From the records below, set down exactly the lines starting with the line that contains "R10: 6.8k (U2/SCL, VS) -> 62k (U2/SCL, VS)" and going on through the line that contains "TH3: none -> 4.7k (TEMP2, VS)". Nothing else is wanted.

RECORDED DATA Start Marker

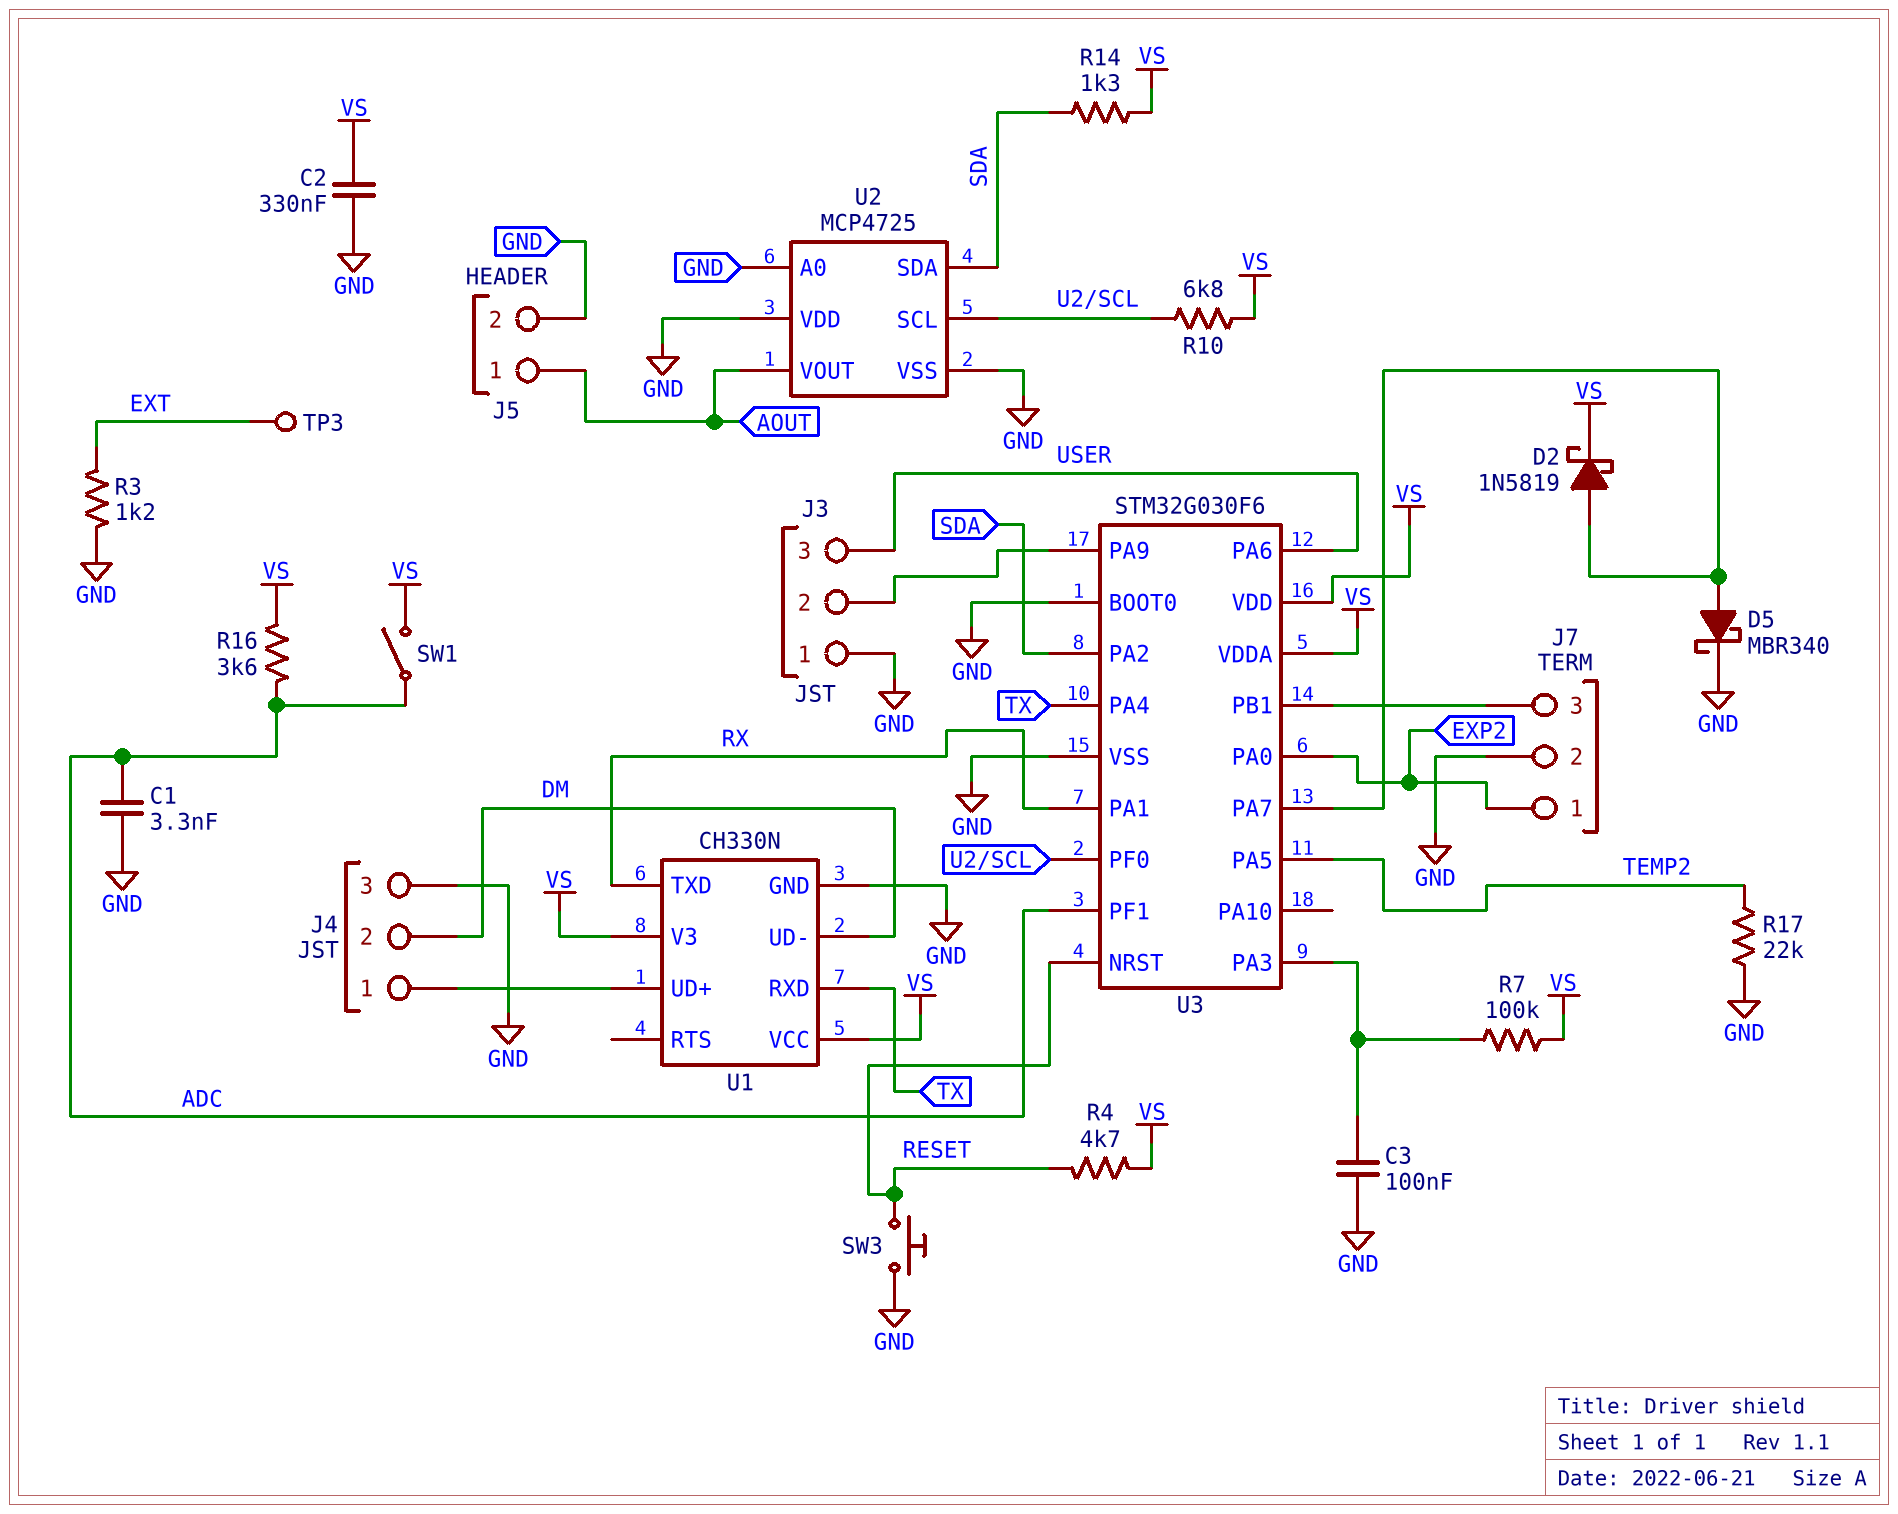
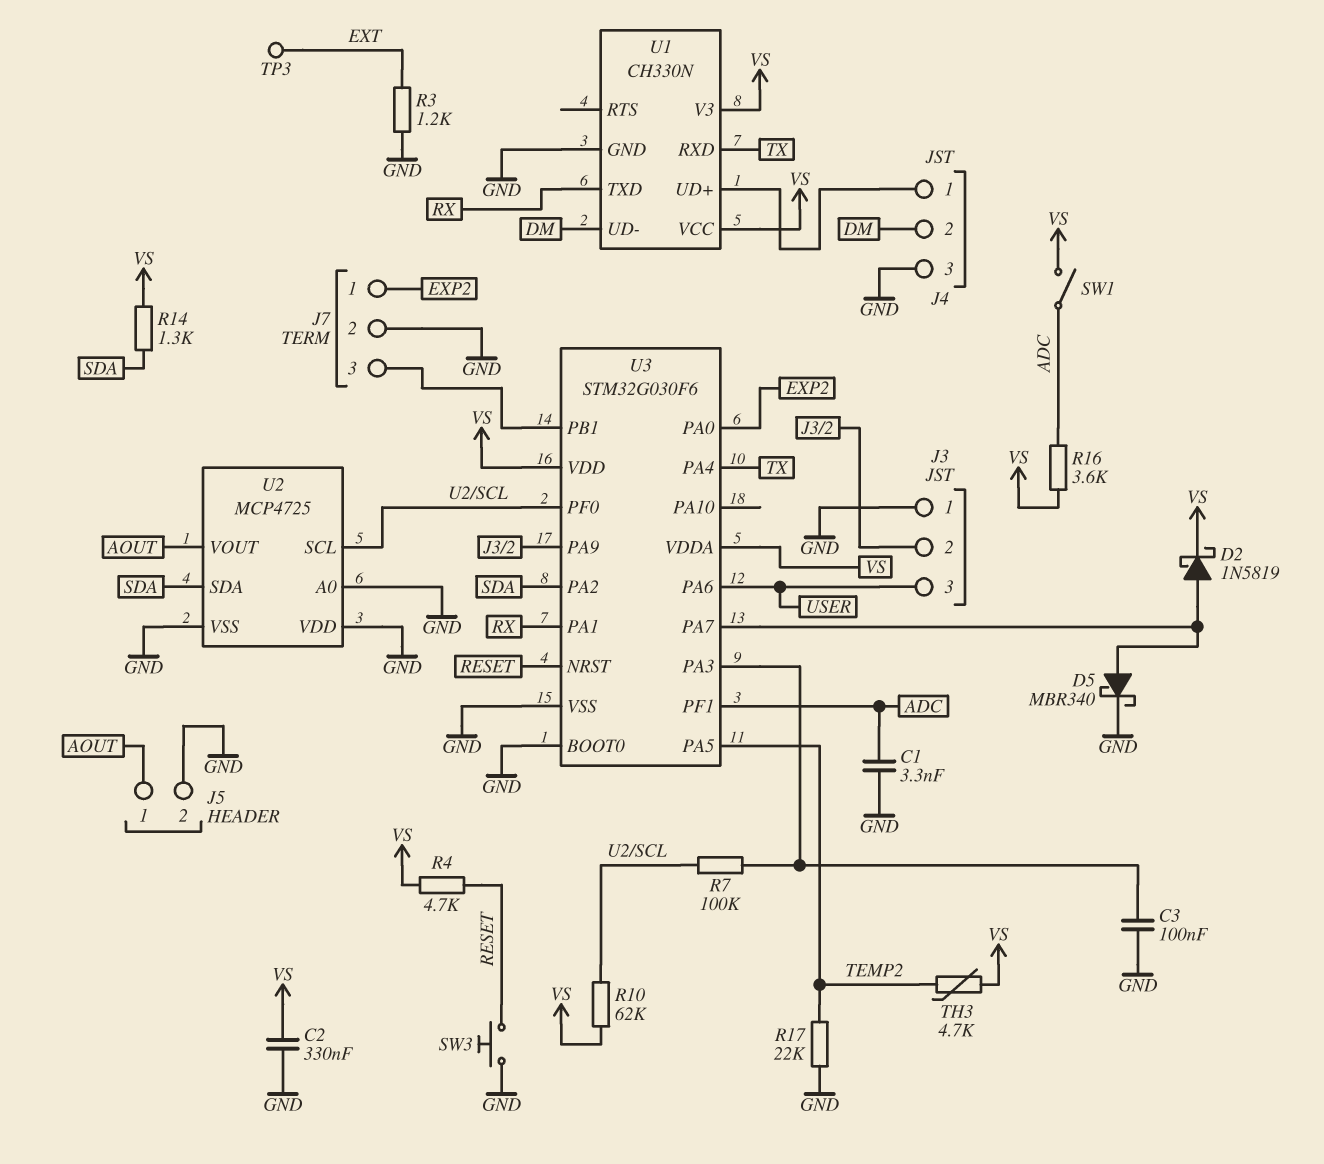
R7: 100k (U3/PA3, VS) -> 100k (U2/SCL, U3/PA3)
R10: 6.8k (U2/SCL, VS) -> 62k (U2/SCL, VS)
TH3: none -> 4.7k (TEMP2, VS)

RECORDED DATA End Marker
RECORDED DATA Start Marker

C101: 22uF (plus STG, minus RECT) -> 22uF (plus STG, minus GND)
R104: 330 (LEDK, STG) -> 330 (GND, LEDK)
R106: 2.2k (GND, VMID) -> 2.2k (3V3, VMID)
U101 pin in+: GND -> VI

RECORDED DATA End Marker

WRITTEN RESPONSE
R10: 6.8k (U2/SCL, VS) -> 62k (U2/SCL, VS)
TH3: none -> 4.7k (TEMP2, VS)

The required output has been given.